■ **Input**
══════

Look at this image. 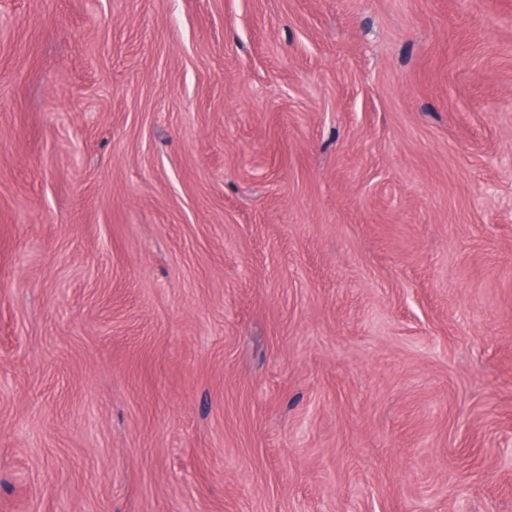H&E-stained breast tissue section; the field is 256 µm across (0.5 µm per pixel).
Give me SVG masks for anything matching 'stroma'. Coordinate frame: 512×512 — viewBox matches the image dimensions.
Instances as JSON below:
<instances>
[{"mask_svg": "<svg viewBox=\"0 0 512 512\" xmlns=\"http://www.w3.org/2000/svg\"><path fill=\"white\" fill-rule=\"evenodd\" d=\"M0 512H512V0H0Z\"/></svg>", "mask_w": 512, "mask_h": 512, "instance_id": "1", "label": "stroma"}]
</instances>
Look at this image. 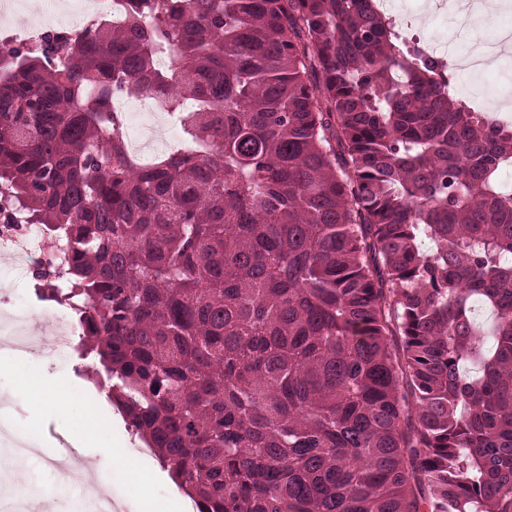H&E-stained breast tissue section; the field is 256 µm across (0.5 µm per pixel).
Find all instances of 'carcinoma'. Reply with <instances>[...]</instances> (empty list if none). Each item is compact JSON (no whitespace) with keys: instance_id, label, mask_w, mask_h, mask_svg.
Masks as SVG:
<instances>
[{"instance_id":"1","label":"carcinoma","mask_w":512,"mask_h":512,"mask_svg":"<svg viewBox=\"0 0 512 512\" xmlns=\"http://www.w3.org/2000/svg\"><path fill=\"white\" fill-rule=\"evenodd\" d=\"M119 95L194 147L139 163ZM507 163L374 0L0 42V216L43 225L34 294L198 512H512Z\"/></svg>"}]
</instances>
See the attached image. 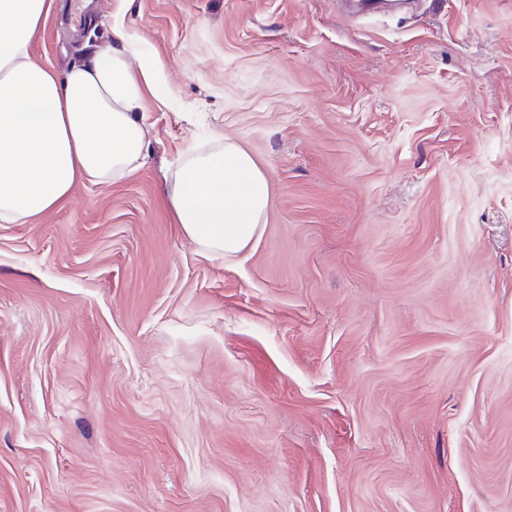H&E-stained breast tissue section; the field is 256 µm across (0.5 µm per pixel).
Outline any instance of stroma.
<instances>
[{"label":"stroma","mask_w":512,"mask_h":512,"mask_svg":"<svg viewBox=\"0 0 512 512\" xmlns=\"http://www.w3.org/2000/svg\"><path fill=\"white\" fill-rule=\"evenodd\" d=\"M94 3L34 59L163 78L138 171L0 223V512H512V0ZM218 133L228 263L167 202ZM270 185L265 171L234 140L214 136L187 150L170 174L169 207L183 234L204 252L233 260L260 236Z\"/></svg>","instance_id":"obj_1"}]
</instances>
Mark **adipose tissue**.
I'll return each mask as SVG.
<instances>
[{
	"label": "adipose tissue",
	"instance_id": "1",
	"mask_svg": "<svg viewBox=\"0 0 512 512\" xmlns=\"http://www.w3.org/2000/svg\"><path fill=\"white\" fill-rule=\"evenodd\" d=\"M54 0H0V223L21 224L71 198L80 181L135 173L148 145L138 114L156 81L152 63L132 65L133 45L58 75L30 53ZM270 185L229 137L187 150L170 174L169 207L204 252L233 260L260 236Z\"/></svg>",
	"mask_w": 512,
	"mask_h": 512
}]
</instances>
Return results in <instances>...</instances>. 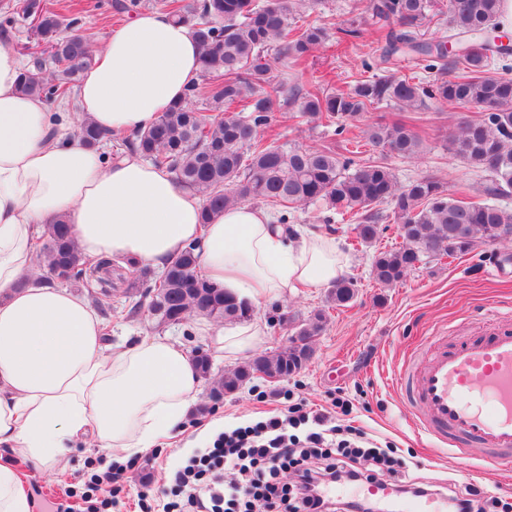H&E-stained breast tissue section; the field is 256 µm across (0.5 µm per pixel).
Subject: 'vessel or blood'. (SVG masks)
Segmentation results:
<instances>
[{
	"instance_id": "vessel-or-blood-1",
	"label": "vessel or blood",
	"mask_w": 512,
	"mask_h": 512,
	"mask_svg": "<svg viewBox=\"0 0 512 512\" xmlns=\"http://www.w3.org/2000/svg\"><path fill=\"white\" fill-rule=\"evenodd\" d=\"M426 418L419 433L464 458L465 442L479 444L495 465L512 463V327L442 344L423 364L401 370ZM395 512H448L438 495L403 498Z\"/></svg>"
}]
</instances>
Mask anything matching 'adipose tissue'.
Wrapping results in <instances>:
<instances>
[{"label": "adipose tissue", "instance_id": "obj_1", "mask_svg": "<svg viewBox=\"0 0 512 512\" xmlns=\"http://www.w3.org/2000/svg\"><path fill=\"white\" fill-rule=\"evenodd\" d=\"M22 70L1 47L0 448L50 471L62 448L88 441L118 466L185 421L200 380L180 344L110 346L81 295L40 282L33 239L43 224L63 217L84 256L158 269L198 244L200 275L255 309L332 283L346 262L335 238L293 234L250 204L202 223L199 197L165 170L136 154L108 163L101 147L53 134L46 102L18 89ZM200 76L189 27L143 11L105 34L75 89L76 111L107 133L144 130ZM204 333L214 351L236 358L262 342L265 323ZM0 512H32L18 471L2 460Z\"/></svg>", "mask_w": 512, "mask_h": 512}]
</instances>
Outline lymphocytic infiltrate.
Instances as JSON below:
<instances>
[{
  "mask_svg": "<svg viewBox=\"0 0 512 512\" xmlns=\"http://www.w3.org/2000/svg\"><path fill=\"white\" fill-rule=\"evenodd\" d=\"M355 426L333 424L329 412L295 403L286 413L275 411L254 424L221 432L212 446L190 455L178 469L164 512H330L326 485L341 479L371 481L382 470L393 471L405 492L423 495L426 487L399 468L390 451L359 445L341 438ZM237 471V480L224 479L225 469ZM295 469L300 481L283 484L280 476ZM124 486L121 472L92 473L80 506L57 512H110L112 499Z\"/></svg>",
  "mask_w": 512,
  "mask_h": 512,
  "instance_id": "obj_1",
  "label": "lymphocytic infiltrate"
}]
</instances>
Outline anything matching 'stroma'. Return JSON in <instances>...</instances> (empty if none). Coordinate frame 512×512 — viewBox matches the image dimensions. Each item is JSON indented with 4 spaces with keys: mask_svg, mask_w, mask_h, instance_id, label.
Wrapping results in <instances>:
<instances>
[{
    "mask_svg": "<svg viewBox=\"0 0 512 512\" xmlns=\"http://www.w3.org/2000/svg\"><path fill=\"white\" fill-rule=\"evenodd\" d=\"M46 2L65 18L76 20L78 30L91 34L97 42L122 21L121 15L110 9L111 0ZM352 18L362 23V36L355 46L344 51L320 50L305 62L306 75L325 76L332 90L347 88L364 77L362 61L375 55L379 47L378 25L363 12L359 0H323L309 16L316 23ZM459 113L458 107L434 103L416 114L413 124L424 136L427 148L415 160L387 159L400 183L433 173L446 182L451 195L466 189L473 200L483 199L485 178L454 159L444 147V136ZM271 132L300 146L332 142L337 149L345 147L344 142L335 141L332 130L301 122L290 105L281 106ZM323 217V211L312 205L295 212L291 224L335 237L346 260L345 276L358 281L351 307L328 308L327 290L322 287L288 295L279 305L256 309V316L264 319L280 308L299 320L308 319L316 310H326L327 323L314 339L315 353L310 362L285 380L253 379L205 414L190 412L179 429L157 442L159 457L153 466L129 470L127 488L114 498L112 512H140L139 494L145 490L150 493L152 512H162L161 495L171 486L182 460L219 431L250 423L270 409H287L292 403L302 402L316 410L332 408L339 400L344 403L346 421L355 422L379 446L394 448L399 456L412 459L415 475L434 485L439 494H447L454 483H473L512 502V468L488 464L479 448L473 449L466 462L435 449L415 430L414 420L421 417V408L394 383L396 373L407 363L411 344L422 342L419 357L424 360L443 338L474 335L503 320L512 309V277L494 274L493 267L502 259H512V246L497 244L481 248L474 257L432 261L411 271L396 286L384 287L370 276L375 249L354 245L352 222L337 214L328 223ZM199 324V318L194 317L185 325L160 327L148 312L130 317L119 309L101 321L110 344L131 345L145 337H165L189 350L209 344L200 334L186 338V328ZM108 455L106 449L78 442L64 449L63 469L53 474L18 454L13 463L33 512H54L57 504L68 502L71 491L81 487L87 462L99 465Z\"/></svg>",
    "mask_w": 512,
    "mask_h": 512,
    "instance_id": "35a3bbf8",
    "label": "stroma"
}]
</instances>
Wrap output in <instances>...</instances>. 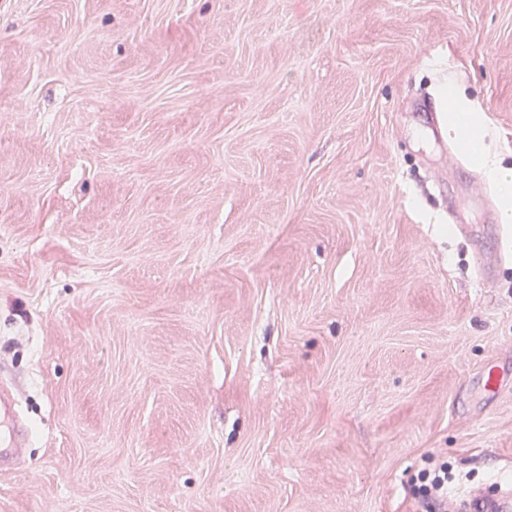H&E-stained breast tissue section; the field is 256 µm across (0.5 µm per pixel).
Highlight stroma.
<instances>
[{
  "label": "stroma",
  "mask_w": 512,
  "mask_h": 512,
  "mask_svg": "<svg viewBox=\"0 0 512 512\" xmlns=\"http://www.w3.org/2000/svg\"><path fill=\"white\" fill-rule=\"evenodd\" d=\"M449 91L512 168V0H0V512H427V454L452 502L511 481L512 226L415 109ZM409 494L419 500L429 502L448 498V464L432 456L425 459V466L412 478Z\"/></svg>",
  "instance_id": "obj_1"
}]
</instances>
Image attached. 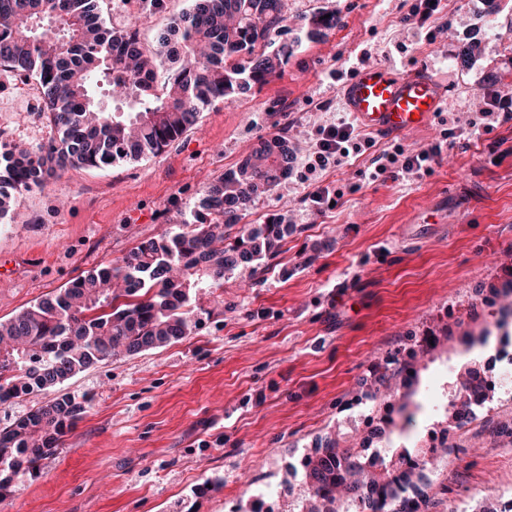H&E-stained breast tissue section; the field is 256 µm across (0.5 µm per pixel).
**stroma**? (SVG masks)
<instances>
[{
    "mask_svg": "<svg viewBox=\"0 0 512 512\" xmlns=\"http://www.w3.org/2000/svg\"><path fill=\"white\" fill-rule=\"evenodd\" d=\"M415 0H288V35L325 8L342 23L303 41L282 71L207 107L198 124L161 153L107 170L69 168L40 191L17 196L21 220L0 233V321L117 260L182 221H201L207 188L259 139L283 135L303 160L319 125L342 117L333 74L368 55L370 64L425 67L468 121L488 85L512 97V0H442L429 22L435 40L404 25ZM190 0H164L143 18L137 0L101 13L114 28L135 25L152 40ZM480 45L468 68L456 56ZM406 52H396V45ZM15 89L0 83V136L36 148L54 132L41 112L13 111ZM439 121L399 137L406 150L443 148L429 174L406 183L365 181L369 156L323 172L343 193L316 212L291 171L255 200L246 223L294 225L262 277L240 269L191 303V332L179 342L108 359L56 390L34 391L0 407V427L55 394L85 411L61 454L34 474L0 472V512H301L308 492L301 462L317 437L361 444L370 427L353 405L372 389L390 355L415 356L414 423L394 430L400 450L437 457L428 512H488L512 494V398L494 397L468 427L432 443L442 419L426 406L464 371V331L493 327L512 268V119L473 137L443 138ZM331 250L312 255L314 243ZM440 337L423 353L418 340ZM278 488L269 496L267 485Z\"/></svg>",
    "mask_w": 512,
    "mask_h": 512,
    "instance_id": "stroma-1",
    "label": "stroma"
}]
</instances>
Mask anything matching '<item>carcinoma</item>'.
<instances>
[{
    "mask_svg": "<svg viewBox=\"0 0 512 512\" xmlns=\"http://www.w3.org/2000/svg\"><path fill=\"white\" fill-rule=\"evenodd\" d=\"M285 0H192L152 44L135 27H108L98 0H0V62L35 76L42 111L56 137L46 147L0 153V220H14L17 196L41 189L69 166L109 169L155 155L197 125L214 101L263 85L288 63L295 46L276 37ZM340 23L337 11H315L310 34ZM294 152L280 136L262 139L212 184L209 222L178 224L160 241L140 244L116 263L94 270L51 297L0 322V404L18 391L47 390L120 352L134 355L183 339L191 300L240 268L264 273L294 232L282 221L244 224L255 198L292 169ZM415 361L392 356L359 398L371 413L380 390L399 389L411 404ZM84 406L62 394L0 430V471L19 473L60 453ZM317 439L302 461L306 512H421L392 487L390 462L369 471L361 449Z\"/></svg>",
    "mask_w": 512,
    "mask_h": 512,
    "instance_id": "1",
    "label": "carcinoma"
}]
</instances>
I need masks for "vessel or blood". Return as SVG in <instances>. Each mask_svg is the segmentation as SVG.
I'll return each instance as SVG.
<instances>
[{
    "label": "vessel or blood",
    "instance_id": "obj_1",
    "mask_svg": "<svg viewBox=\"0 0 512 512\" xmlns=\"http://www.w3.org/2000/svg\"><path fill=\"white\" fill-rule=\"evenodd\" d=\"M341 93L361 129L388 139L429 126L448 101L426 69L402 72L384 65L359 68Z\"/></svg>",
    "mask_w": 512,
    "mask_h": 512
}]
</instances>
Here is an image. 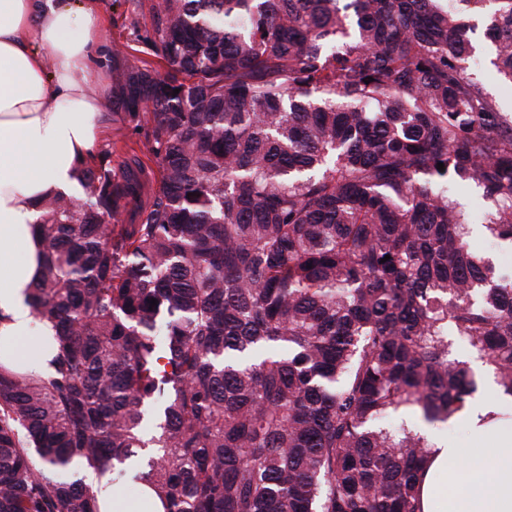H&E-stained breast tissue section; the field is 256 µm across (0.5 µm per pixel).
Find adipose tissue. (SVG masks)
Here are the masks:
<instances>
[{"mask_svg":"<svg viewBox=\"0 0 512 512\" xmlns=\"http://www.w3.org/2000/svg\"><path fill=\"white\" fill-rule=\"evenodd\" d=\"M97 0H0V364L42 353L51 324L35 327L32 294L41 264L34 223L44 199L80 197V169L107 136L100 92L110 79ZM79 36H71V26ZM495 402H477L469 453L437 440L421 475V512H512V425ZM468 470L450 493L441 483ZM100 512H164L150 486L129 498L97 496Z\"/></svg>","mask_w":512,"mask_h":512,"instance_id":"ef3b65f1","label":"adipose tissue"}]
</instances>
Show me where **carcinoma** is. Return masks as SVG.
I'll return each instance as SVG.
<instances>
[{
    "label": "carcinoma",
    "instance_id": "1",
    "mask_svg": "<svg viewBox=\"0 0 512 512\" xmlns=\"http://www.w3.org/2000/svg\"><path fill=\"white\" fill-rule=\"evenodd\" d=\"M151 13L104 104L147 155L41 205L56 350L0 367V512H98L89 473L165 512H418L432 445L388 421L476 401L450 337L512 398V268L470 246L512 247V111L470 68L480 23L512 84V0Z\"/></svg>",
    "mask_w": 512,
    "mask_h": 512
}]
</instances>
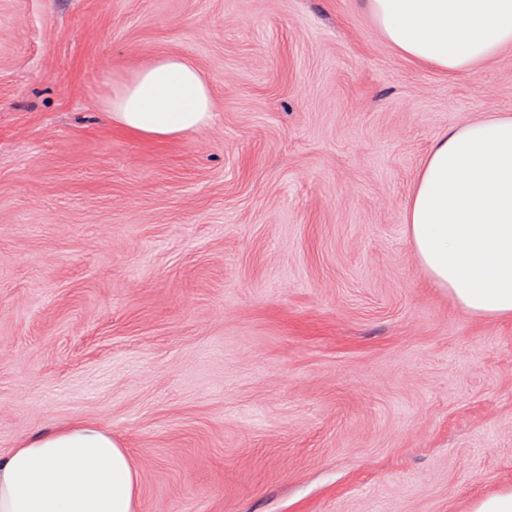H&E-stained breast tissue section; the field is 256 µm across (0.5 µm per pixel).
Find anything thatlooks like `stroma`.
<instances>
[{
  "instance_id": "35a3bbf8",
  "label": "stroma",
  "mask_w": 512,
  "mask_h": 512,
  "mask_svg": "<svg viewBox=\"0 0 512 512\" xmlns=\"http://www.w3.org/2000/svg\"><path fill=\"white\" fill-rule=\"evenodd\" d=\"M161 54L212 123L115 128ZM512 114V47L404 59L363 0H0V457L82 421L135 512H470L512 485V321L435 287V140Z\"/></svg>"
}]
</instances>
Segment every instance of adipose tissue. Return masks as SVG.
<instances>
[{
	"instance_id": "ef3b65f1",
	"label": "adipose tissue",
	"mask_w": 512,
	"mask_h": 512,
	"mask_svg": "<svg viewBox=\"0 0 512 512\" xmlns=\"http://www.w3.org/2000/svg\"><path fill=\"white\" fill-rule=\"evenodd\" d=\"M401 56L451 75L512 46V0H364ZM115 127L164 141L208 126L209 83L159 55L113 88ZM419 264L472 316L512 319V115L450 128L421 168L406 213ZM138 476L111 432L80 421L0 458V512H134Z\"/></svg>"
}]
</instances>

══════

■ **Required work**
Exactly and only the lines from the one containing "Find anything thatlooks" through the end of the material are to be reproduced, both ends included.

■ **Completed exercise**
Find anything thatlooks like `stroma`.
<instances>
[{
  "instance_id": "35a3bbf8",
  "label": "stroma",
  "mask_w": 512,
  "mask_h": 512,
  "mask_svg": "<svg viewBox=\"0 0 512 512\" xmlns=\"http://www.w3.org/2000/svg\"><path fill=\"white\" fill-rule=\"evenodd\" d=\"M161 54L212 123L115 128ZM512 114V47L404 59L363 0H0V457L82 421L135 512H470L512 485V321L435 287V140Z\"/></svg>"
}]
</instances>
Segment every instance of adipose tissue. Return masks as SVG.
<instances>
[{
	"instance_id": "ef3b65f1",
	"label": "adipose tissue",
	"mask_w": 512,
	"mask_h": 512,
	"mask_svg": "<svg viewBox=\"0 0 512 512\" xmlns=\"http://www.w3.org/2000/svg\"><path fill=\"white\" fill-rule=\"evenodd\" d=\"M401 56L451 75L512 46V0H364ZM115 127L164 141L208 126L209 83L159 55L113 88ZM419 264L472 316L512 319V115L450 128L421 168L406 213ZM138 476L111 432L80 421L0 458V512H134Z\"/></svg>"
}]
</instances>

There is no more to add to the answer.